(Dataset excerpts)
# # # # # # #
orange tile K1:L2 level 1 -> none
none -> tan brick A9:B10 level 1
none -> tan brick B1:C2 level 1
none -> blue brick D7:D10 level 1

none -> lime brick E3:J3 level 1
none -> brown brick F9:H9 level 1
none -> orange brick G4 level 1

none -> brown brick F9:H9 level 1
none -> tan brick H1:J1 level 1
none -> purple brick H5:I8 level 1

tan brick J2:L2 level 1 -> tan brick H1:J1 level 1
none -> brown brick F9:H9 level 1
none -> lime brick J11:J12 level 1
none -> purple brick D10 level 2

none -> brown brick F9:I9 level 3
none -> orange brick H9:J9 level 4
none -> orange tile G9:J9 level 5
# # # # # # #
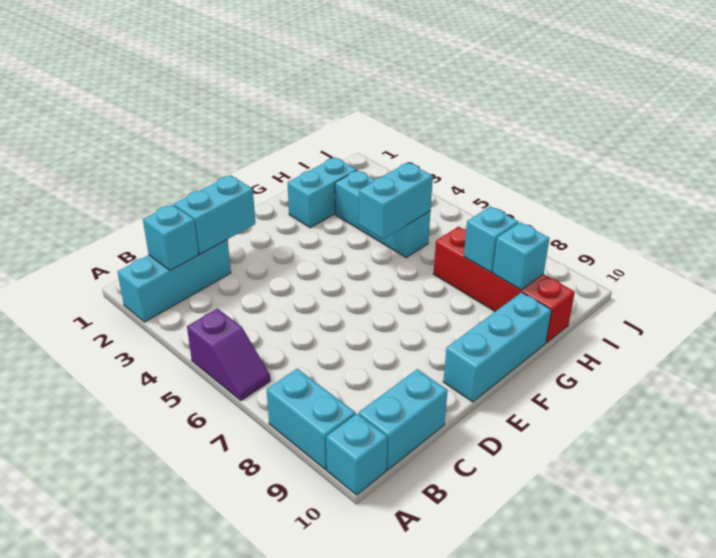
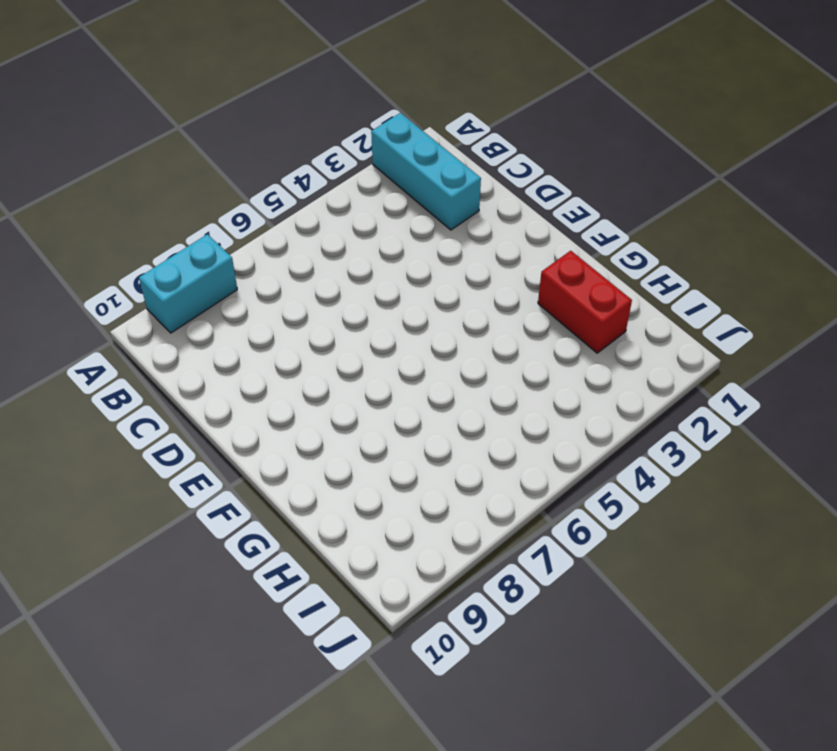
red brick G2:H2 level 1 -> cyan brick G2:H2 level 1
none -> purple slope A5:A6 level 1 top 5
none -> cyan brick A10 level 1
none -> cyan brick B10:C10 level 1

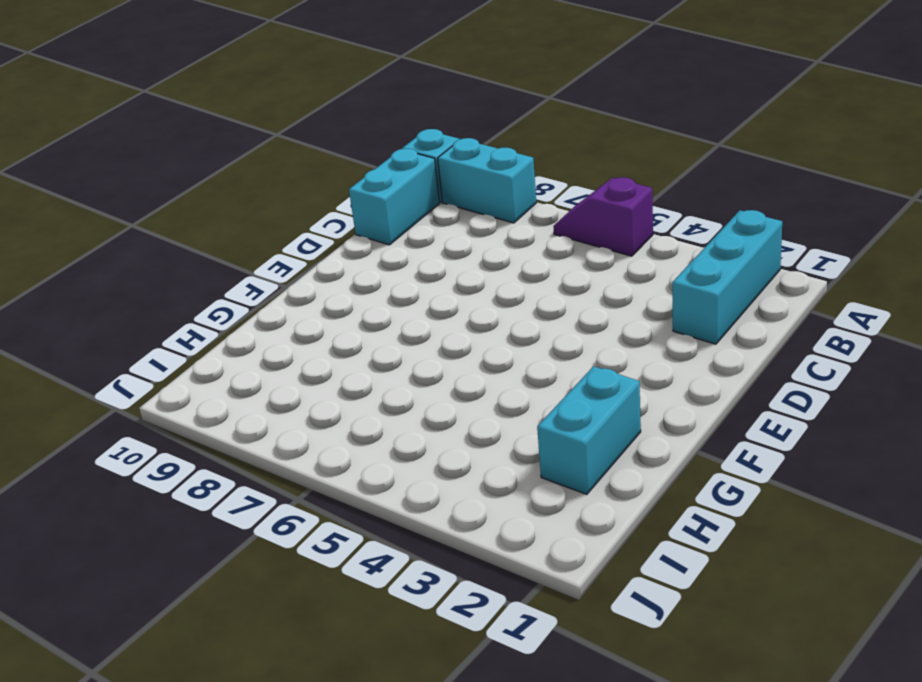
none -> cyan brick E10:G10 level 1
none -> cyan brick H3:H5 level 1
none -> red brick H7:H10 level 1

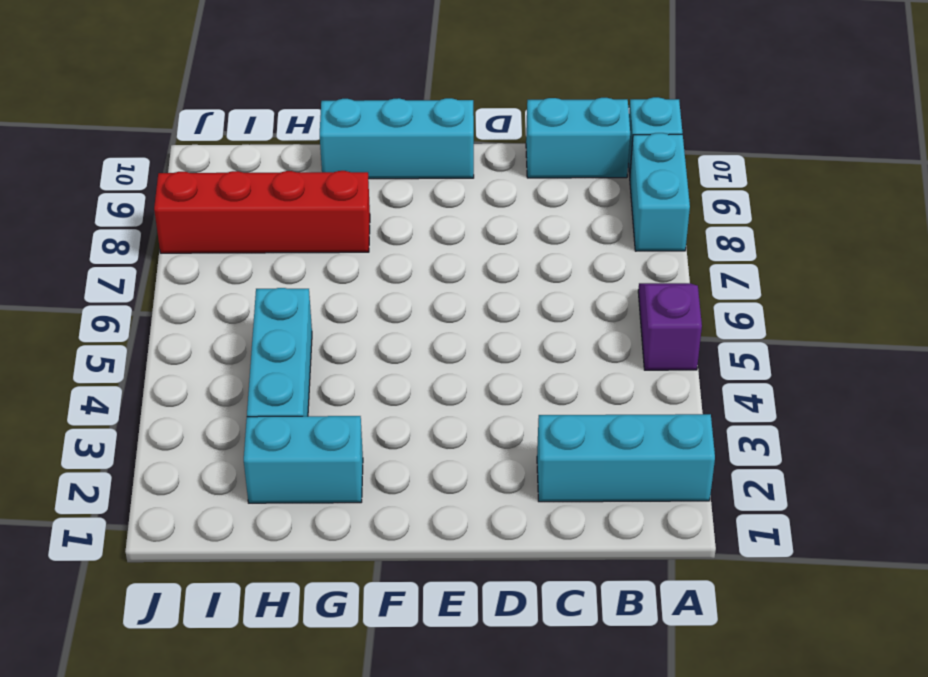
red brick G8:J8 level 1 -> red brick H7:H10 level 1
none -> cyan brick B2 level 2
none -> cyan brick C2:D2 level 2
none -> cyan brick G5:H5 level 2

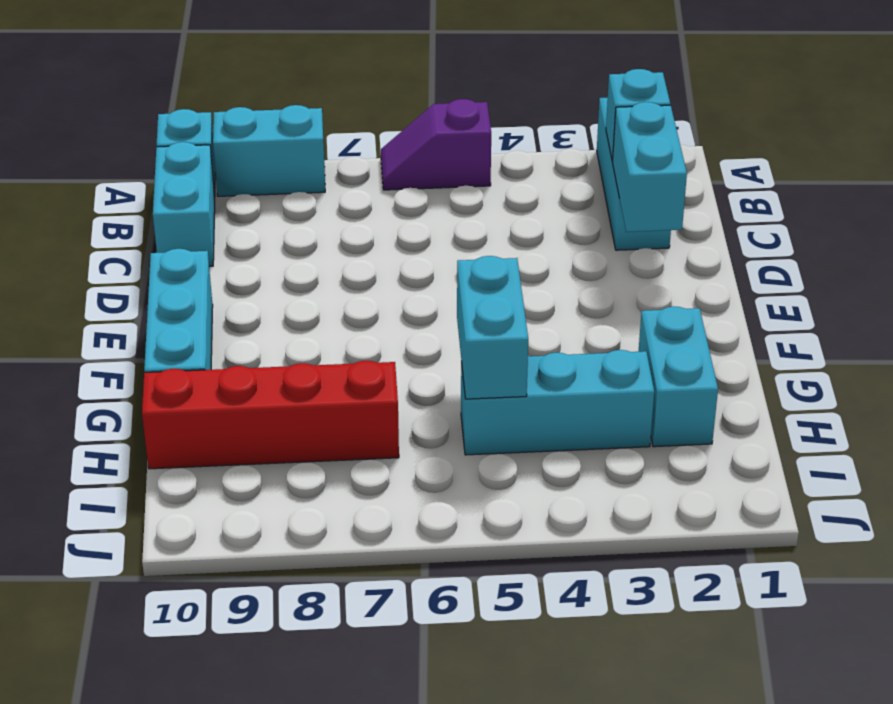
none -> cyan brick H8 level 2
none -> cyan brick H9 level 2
# # # # # # #
| Exercise details |
Out of the data above, give again only the lines starting at the one holding "none -> orange brick G4 level 1" and ending at the one holding "none -> orange tile G9:J9 level 5", unchanged.

| Answer to this task |
none -> orange brick G4 level 1

none -> brown brick F9:H9 level 1
none -> tan brick H1:J1 level 1
none -> purple brick H5:I8 level 1

tan brick J2:L2 level 1 -> tan brick H1:J1 level 1
none -> brown brick F9:H9 level 1
none -> lime brick J11:J12 level 1
none -> purple brick D10 level 2

none -> brown brick F9:I9 level 3
none -> orange brick H9:J9 level 4
none -> orange tile G9:J9 level 5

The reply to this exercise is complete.